Saved data entries:

____

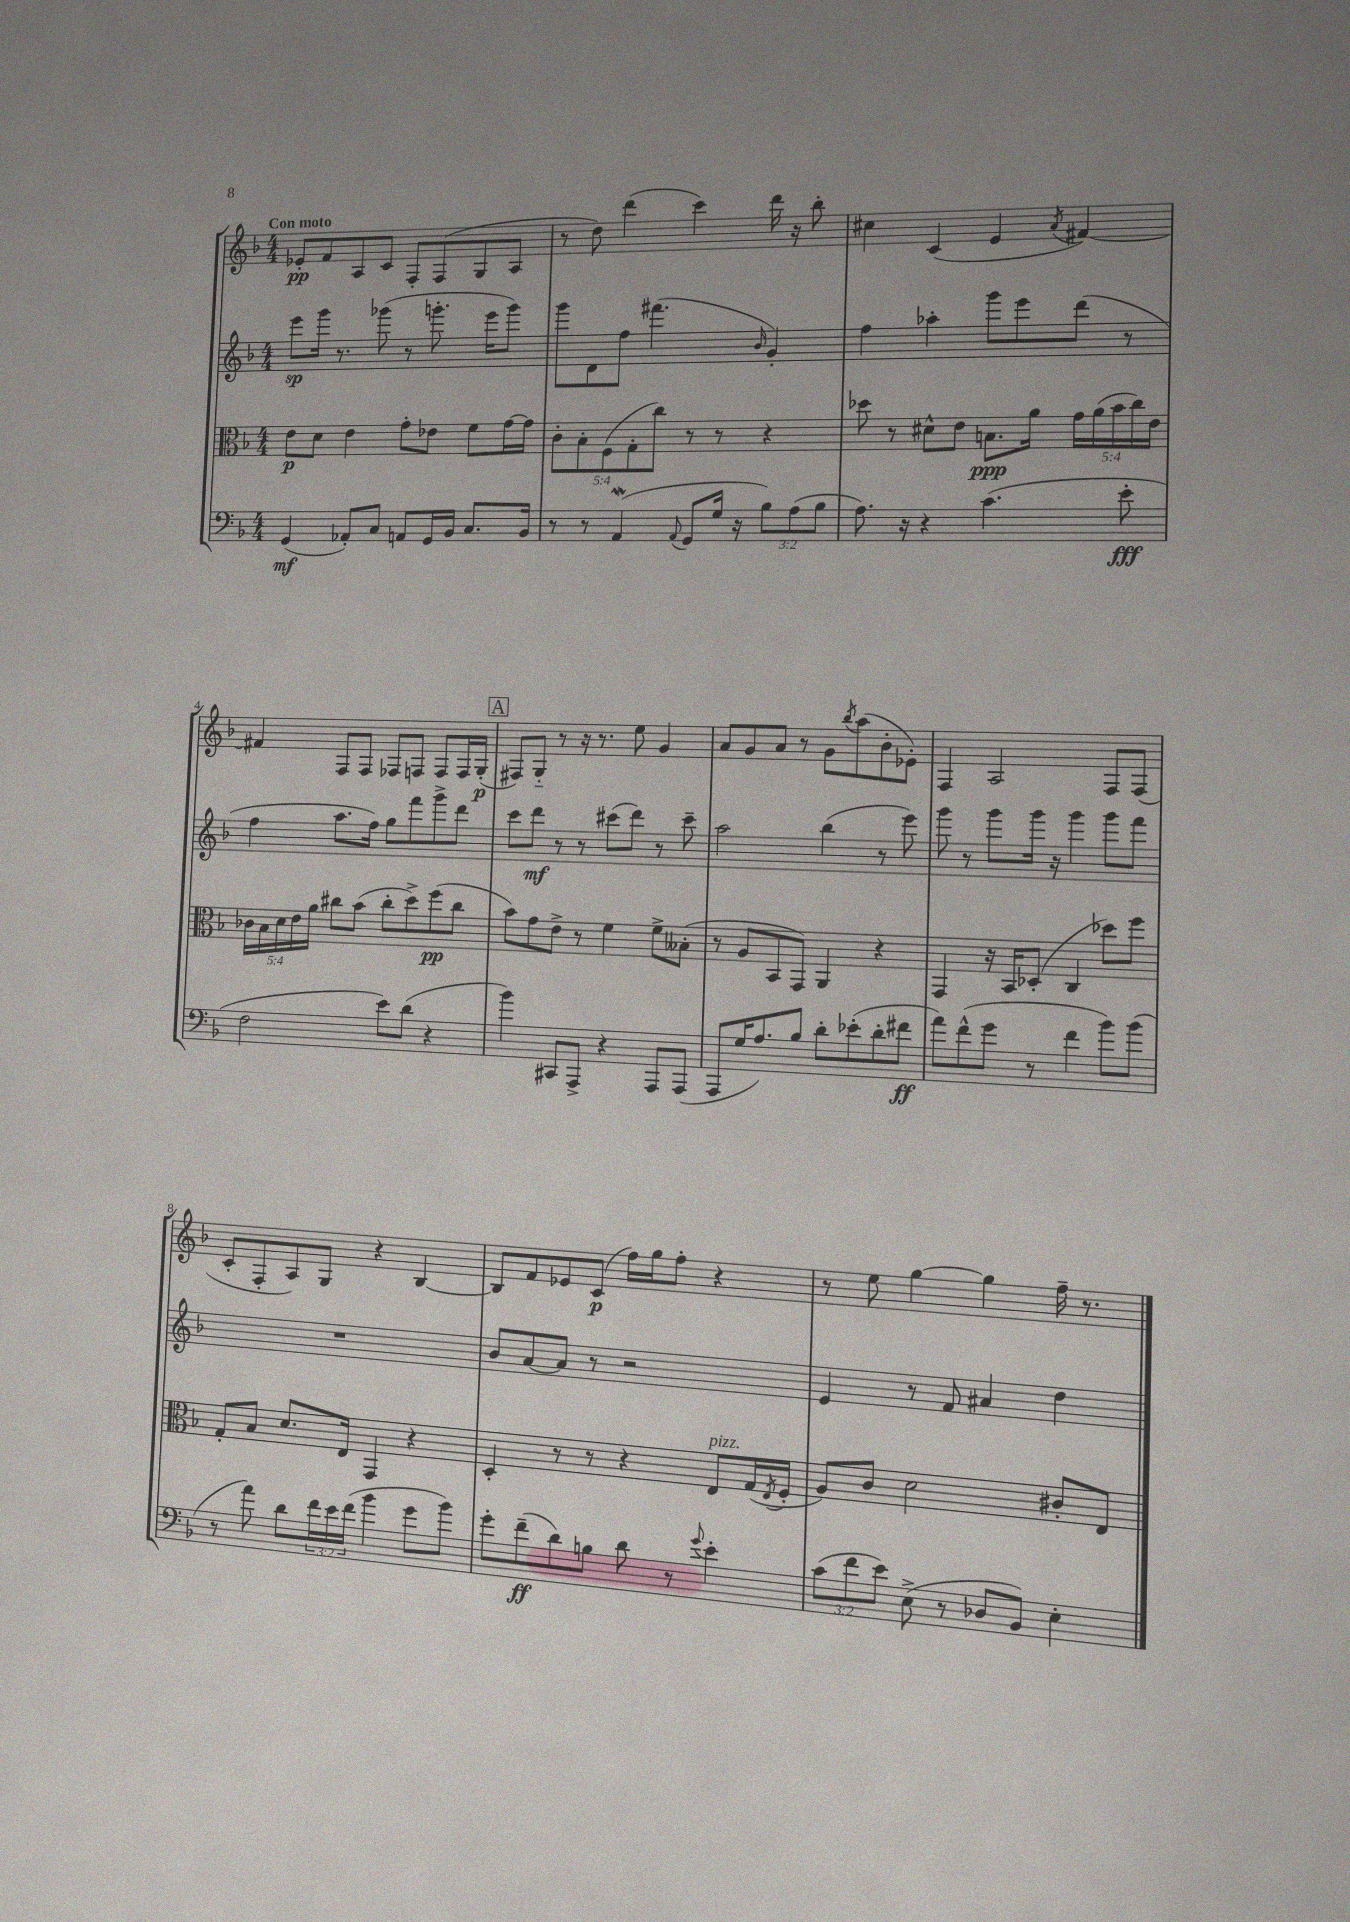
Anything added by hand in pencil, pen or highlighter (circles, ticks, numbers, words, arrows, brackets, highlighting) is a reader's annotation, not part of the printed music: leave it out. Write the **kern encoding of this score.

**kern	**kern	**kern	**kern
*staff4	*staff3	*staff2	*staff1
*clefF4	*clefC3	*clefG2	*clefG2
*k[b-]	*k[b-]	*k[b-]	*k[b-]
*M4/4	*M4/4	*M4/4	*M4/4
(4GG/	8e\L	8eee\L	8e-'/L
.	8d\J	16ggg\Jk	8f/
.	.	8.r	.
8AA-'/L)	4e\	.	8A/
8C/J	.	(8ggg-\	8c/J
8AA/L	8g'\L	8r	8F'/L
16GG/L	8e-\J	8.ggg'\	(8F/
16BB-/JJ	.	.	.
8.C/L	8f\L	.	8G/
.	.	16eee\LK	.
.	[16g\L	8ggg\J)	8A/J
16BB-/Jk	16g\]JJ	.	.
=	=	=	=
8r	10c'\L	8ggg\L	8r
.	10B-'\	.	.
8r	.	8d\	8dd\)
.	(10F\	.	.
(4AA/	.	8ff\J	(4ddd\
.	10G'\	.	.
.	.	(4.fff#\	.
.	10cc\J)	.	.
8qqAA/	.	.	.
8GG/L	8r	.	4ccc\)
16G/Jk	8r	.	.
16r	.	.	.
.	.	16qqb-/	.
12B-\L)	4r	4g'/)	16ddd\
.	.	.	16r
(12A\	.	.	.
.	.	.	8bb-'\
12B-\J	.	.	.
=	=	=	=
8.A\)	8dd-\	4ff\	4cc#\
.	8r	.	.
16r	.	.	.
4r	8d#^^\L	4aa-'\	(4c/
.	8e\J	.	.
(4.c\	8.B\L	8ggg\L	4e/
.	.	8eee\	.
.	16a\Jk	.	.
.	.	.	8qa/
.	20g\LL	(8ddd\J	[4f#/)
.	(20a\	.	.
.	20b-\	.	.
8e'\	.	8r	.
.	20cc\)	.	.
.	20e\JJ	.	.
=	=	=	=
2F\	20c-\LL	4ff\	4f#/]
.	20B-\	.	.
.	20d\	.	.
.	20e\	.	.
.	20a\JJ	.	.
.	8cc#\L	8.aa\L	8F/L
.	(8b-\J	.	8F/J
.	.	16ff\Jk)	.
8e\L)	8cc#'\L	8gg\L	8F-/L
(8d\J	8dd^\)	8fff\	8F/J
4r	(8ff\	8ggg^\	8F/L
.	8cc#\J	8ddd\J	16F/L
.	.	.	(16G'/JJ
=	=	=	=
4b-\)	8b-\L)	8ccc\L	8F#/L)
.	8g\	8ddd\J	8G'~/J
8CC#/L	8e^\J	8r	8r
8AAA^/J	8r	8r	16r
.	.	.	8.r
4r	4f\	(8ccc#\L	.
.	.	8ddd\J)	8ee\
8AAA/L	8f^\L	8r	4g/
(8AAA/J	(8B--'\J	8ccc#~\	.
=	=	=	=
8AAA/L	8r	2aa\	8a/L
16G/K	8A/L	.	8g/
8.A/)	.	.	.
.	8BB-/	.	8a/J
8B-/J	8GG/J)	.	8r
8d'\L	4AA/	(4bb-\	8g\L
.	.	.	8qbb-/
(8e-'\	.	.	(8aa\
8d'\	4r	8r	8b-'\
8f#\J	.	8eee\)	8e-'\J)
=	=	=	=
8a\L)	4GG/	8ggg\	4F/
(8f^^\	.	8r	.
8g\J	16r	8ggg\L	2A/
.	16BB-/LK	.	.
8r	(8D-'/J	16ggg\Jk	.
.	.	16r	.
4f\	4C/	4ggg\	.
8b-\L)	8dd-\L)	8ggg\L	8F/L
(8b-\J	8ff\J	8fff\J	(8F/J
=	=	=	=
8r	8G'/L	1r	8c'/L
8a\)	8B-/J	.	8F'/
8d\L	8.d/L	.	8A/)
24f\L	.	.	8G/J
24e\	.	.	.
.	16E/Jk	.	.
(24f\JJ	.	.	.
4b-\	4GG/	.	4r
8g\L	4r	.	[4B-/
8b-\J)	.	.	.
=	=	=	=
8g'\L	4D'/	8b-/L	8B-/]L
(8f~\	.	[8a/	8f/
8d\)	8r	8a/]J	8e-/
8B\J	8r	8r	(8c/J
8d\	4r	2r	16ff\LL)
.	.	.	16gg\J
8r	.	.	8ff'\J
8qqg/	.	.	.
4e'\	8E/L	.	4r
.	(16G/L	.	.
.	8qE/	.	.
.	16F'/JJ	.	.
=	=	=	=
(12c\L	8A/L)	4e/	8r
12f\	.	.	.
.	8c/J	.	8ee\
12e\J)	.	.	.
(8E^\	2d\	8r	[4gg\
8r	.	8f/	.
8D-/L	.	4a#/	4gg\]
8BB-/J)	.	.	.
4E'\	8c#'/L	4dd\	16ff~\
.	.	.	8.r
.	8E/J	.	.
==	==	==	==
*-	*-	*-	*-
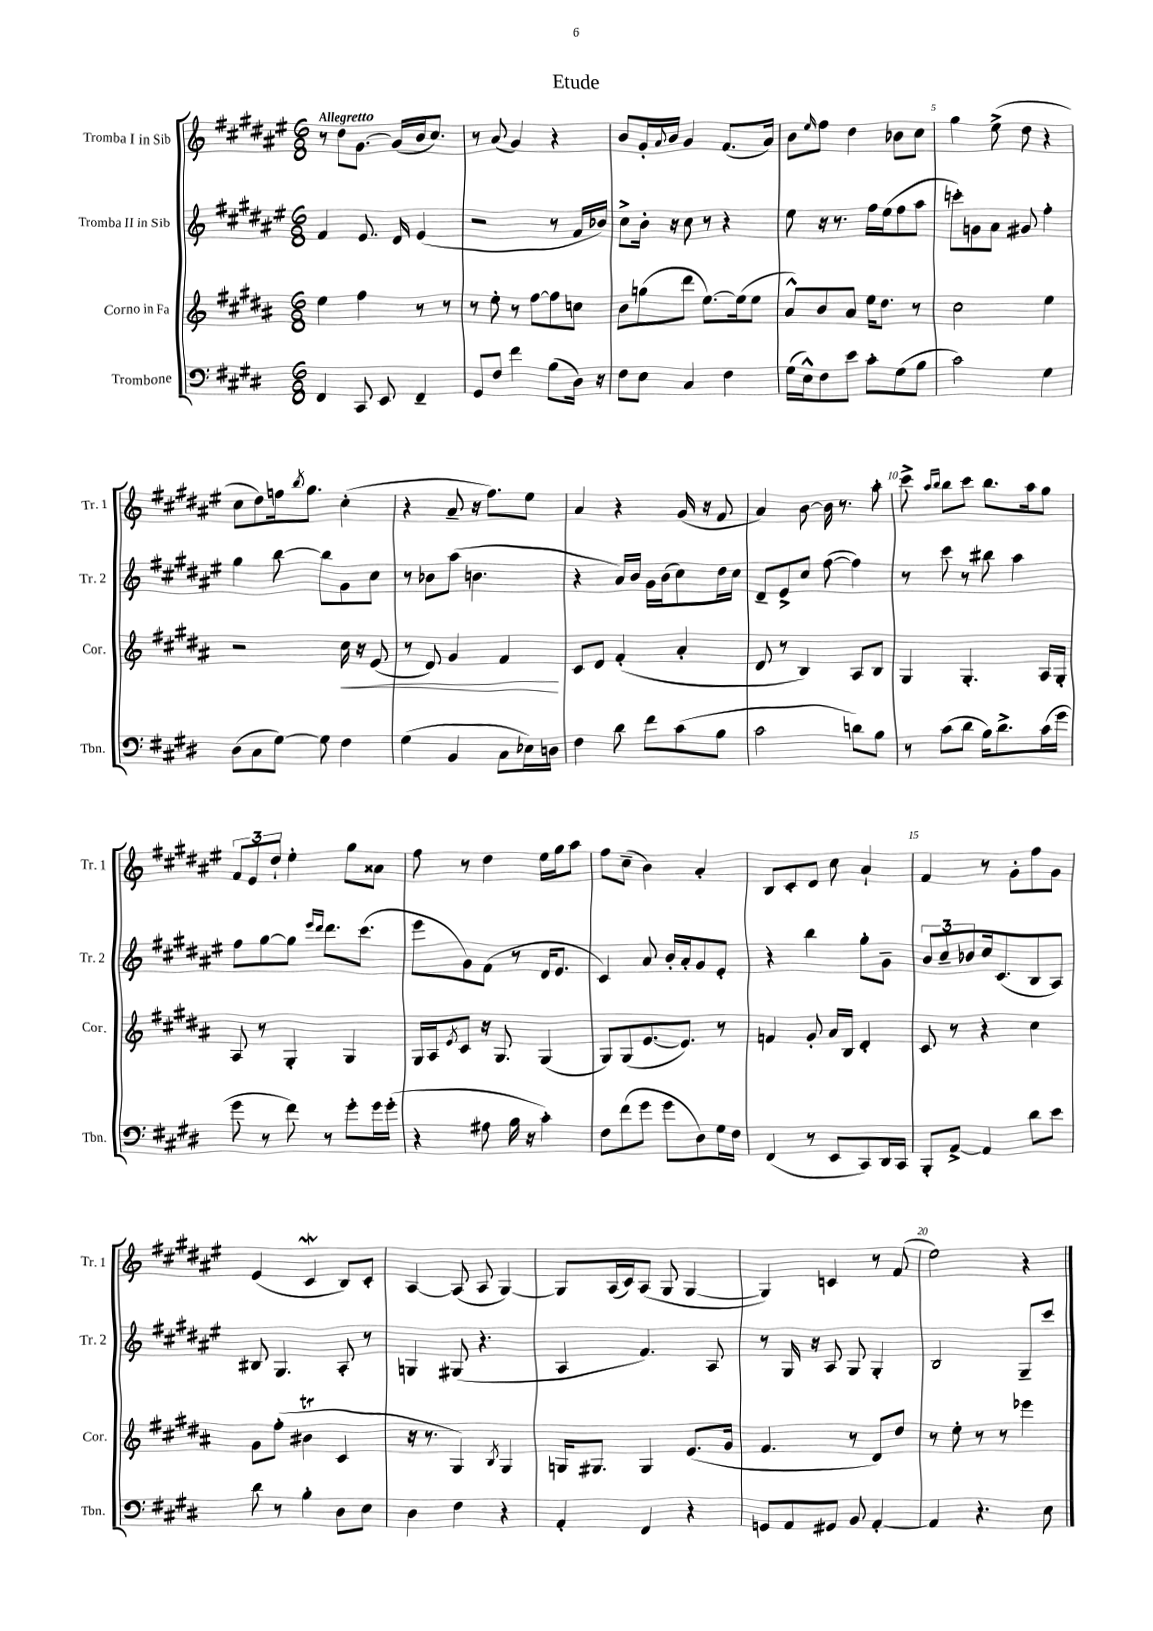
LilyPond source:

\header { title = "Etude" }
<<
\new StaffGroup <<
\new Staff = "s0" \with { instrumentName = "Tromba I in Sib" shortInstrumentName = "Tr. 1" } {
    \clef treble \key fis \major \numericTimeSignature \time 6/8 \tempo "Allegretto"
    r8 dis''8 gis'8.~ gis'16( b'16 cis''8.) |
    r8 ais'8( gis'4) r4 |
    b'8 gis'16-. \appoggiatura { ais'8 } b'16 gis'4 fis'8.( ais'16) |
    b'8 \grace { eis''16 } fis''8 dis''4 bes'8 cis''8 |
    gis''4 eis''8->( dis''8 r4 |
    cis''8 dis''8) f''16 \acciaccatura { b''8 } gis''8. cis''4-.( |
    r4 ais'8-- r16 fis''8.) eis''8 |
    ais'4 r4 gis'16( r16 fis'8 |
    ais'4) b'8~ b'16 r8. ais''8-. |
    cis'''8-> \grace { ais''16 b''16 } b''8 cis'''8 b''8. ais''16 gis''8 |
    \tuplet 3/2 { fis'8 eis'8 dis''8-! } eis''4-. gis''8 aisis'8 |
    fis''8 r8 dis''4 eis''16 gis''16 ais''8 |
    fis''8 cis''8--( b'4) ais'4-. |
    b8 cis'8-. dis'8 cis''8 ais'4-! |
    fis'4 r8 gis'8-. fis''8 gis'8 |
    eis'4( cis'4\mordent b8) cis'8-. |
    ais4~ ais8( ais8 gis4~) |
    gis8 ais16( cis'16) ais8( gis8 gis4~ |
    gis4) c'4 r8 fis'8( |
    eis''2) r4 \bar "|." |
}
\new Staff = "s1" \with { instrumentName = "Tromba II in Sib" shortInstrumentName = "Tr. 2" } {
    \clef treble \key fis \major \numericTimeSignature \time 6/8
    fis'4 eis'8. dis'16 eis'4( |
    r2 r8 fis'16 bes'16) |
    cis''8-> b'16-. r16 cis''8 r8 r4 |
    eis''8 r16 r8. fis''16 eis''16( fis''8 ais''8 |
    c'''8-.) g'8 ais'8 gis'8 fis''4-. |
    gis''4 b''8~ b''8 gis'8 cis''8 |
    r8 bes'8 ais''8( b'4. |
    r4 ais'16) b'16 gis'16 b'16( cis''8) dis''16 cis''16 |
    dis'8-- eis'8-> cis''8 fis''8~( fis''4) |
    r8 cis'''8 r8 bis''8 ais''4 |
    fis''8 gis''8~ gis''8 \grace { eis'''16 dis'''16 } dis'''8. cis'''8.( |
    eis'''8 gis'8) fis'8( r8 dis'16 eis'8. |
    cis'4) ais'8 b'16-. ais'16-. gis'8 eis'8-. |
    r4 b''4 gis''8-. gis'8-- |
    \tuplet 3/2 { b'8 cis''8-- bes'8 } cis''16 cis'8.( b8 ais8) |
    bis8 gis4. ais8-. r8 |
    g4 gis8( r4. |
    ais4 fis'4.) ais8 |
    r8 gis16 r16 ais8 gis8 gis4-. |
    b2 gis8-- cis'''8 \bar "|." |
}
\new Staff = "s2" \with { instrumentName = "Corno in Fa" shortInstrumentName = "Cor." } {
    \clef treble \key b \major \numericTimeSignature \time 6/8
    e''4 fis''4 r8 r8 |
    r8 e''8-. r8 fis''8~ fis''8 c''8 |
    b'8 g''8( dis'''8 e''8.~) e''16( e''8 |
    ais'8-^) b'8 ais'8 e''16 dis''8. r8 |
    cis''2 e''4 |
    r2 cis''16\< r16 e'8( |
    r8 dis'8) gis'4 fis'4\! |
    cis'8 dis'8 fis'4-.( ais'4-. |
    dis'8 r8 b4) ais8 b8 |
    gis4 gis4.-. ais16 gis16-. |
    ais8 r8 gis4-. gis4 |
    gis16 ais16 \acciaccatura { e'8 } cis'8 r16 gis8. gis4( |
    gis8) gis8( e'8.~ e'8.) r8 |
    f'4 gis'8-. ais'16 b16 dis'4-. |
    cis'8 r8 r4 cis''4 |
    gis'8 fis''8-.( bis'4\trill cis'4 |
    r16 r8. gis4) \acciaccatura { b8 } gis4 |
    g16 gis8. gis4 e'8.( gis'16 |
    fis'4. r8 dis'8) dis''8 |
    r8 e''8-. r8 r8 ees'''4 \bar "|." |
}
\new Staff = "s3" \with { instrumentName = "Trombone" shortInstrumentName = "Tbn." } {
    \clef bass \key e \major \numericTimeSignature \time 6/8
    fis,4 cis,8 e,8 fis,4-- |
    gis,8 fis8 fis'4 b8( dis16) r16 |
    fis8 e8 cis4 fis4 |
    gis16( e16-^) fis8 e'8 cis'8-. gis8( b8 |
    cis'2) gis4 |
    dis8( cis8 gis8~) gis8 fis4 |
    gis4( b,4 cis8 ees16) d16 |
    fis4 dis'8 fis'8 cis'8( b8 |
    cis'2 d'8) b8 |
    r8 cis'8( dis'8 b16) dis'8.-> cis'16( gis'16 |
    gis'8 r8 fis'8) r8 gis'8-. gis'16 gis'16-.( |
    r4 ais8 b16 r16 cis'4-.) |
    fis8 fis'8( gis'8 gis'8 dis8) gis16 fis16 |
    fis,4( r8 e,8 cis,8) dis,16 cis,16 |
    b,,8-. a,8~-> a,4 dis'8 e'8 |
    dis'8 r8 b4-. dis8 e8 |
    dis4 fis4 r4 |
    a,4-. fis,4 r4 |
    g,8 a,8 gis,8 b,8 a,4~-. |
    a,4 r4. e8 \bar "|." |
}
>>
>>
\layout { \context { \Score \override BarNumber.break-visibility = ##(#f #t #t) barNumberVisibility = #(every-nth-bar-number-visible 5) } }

____

Could you gather every line in the items above that contains the word "instrumentName" and copy each one out?

-- Answer to this exercise --
\new Staff = "s0" \with { instrumentName = "Tromba I in Sib" shortInstrumentName = "Tr. 1" } {
\new Staff = "s1" \with { instrumentName = "Tromba II in Sib" shortInstrumentName = "Tr. 2" } {
\new Staff = "s2" \with { instrumentName = "Corno in Fa" shortInstrumentName = "Cor." } {
\new Staff = "s3" \with { instrumentName = "Trombone" shortInstrumentName = "Tbn." } {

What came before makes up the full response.